• _Task requirements_:
Rename "light brown fabric pants" to "tan cargo pants" in the entries, beginning at the line that has "denim shorts at left is lower down." and stopping after the line that has "No, (73, 392) is further to viewer.". Return only those lines, with nothing else altered.

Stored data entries
::::::
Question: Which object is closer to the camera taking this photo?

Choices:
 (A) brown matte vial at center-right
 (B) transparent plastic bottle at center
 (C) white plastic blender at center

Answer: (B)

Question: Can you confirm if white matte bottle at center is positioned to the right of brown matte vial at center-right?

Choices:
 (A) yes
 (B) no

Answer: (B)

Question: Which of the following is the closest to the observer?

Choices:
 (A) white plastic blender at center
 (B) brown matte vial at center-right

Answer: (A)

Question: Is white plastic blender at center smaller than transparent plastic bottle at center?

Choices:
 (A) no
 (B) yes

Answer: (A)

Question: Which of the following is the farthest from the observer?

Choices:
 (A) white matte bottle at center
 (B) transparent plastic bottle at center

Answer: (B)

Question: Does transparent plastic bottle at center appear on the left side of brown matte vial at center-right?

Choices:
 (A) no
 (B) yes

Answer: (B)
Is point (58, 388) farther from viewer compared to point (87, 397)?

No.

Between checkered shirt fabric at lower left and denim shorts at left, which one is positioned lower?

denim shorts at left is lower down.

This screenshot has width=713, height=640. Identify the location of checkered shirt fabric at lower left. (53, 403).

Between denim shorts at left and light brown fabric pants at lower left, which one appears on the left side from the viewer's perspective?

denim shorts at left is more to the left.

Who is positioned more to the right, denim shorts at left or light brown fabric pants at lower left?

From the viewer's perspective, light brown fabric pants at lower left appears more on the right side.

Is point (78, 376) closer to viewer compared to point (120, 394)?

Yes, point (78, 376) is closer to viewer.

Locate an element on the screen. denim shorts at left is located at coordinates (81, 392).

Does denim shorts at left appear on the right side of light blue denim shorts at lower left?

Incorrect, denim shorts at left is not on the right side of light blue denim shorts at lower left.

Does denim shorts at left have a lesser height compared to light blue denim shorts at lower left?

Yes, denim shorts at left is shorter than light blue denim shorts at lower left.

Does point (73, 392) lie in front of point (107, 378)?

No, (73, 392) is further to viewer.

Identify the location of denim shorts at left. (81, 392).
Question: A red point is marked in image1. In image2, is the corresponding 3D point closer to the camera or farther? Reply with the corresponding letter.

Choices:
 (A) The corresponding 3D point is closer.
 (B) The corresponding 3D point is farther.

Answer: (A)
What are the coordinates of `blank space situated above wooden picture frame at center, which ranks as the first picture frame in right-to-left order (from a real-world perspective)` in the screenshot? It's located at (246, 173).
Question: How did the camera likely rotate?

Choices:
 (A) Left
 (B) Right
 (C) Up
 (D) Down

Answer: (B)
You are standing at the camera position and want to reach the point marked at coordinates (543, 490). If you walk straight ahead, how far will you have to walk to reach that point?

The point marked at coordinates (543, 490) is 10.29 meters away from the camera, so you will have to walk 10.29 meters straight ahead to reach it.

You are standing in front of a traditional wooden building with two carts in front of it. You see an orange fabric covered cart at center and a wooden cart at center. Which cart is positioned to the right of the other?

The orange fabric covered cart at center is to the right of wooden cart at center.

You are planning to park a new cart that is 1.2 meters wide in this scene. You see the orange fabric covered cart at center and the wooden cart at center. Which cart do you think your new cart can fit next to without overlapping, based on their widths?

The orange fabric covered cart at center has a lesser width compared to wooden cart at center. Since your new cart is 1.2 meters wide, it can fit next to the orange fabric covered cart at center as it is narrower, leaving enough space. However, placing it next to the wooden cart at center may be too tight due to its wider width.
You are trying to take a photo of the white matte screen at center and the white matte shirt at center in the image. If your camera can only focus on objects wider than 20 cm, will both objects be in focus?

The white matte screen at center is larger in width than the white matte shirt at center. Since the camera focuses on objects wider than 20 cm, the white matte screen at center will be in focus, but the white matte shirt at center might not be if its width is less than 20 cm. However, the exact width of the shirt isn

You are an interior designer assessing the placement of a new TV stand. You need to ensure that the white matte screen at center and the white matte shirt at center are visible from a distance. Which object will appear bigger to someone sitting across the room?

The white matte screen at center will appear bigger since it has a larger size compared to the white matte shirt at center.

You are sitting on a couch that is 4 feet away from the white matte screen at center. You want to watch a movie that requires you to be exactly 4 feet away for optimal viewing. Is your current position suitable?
::::::
• _Output of the task_:
denim shorts at left is lower down.

This screenshot has width=713, height=640. Identify the location of checkered shirt fabric at lower left. (53, 403).

Between denim shorts at left and tan cargo pants at lower left, which one appears on the left side from the viewer's perspective?

denim shorts at left is more to the left.

Who is positioned more to the right, denim shorts at left or tan cargo pants at lower left?

From the viewer's perspective, tan cargo pants at lower left appears more on the right side.

Is point (78, 376) closer to viewer compared to point (120, 394)?

Yes, point (78, 376) is closer to viewer.

Locate an element on the screen. denim shorts at left is located at coordinates (81, 392).

Does denim shorts at left appear on the right side of light blue denim shorts at lower left?

Incorrect, denim shorts at left is not on the right side of light blue denim shorts at lower left.

Does denim shorts at left have a lesser height compared to light blue denim shorts at lower left?

Yes, denim shorts at left is shorter than light blue denim shorts at lower left.

Does point (73, 392) lie in front of point (107, 378)?

No, (73, 392) is further to viewer.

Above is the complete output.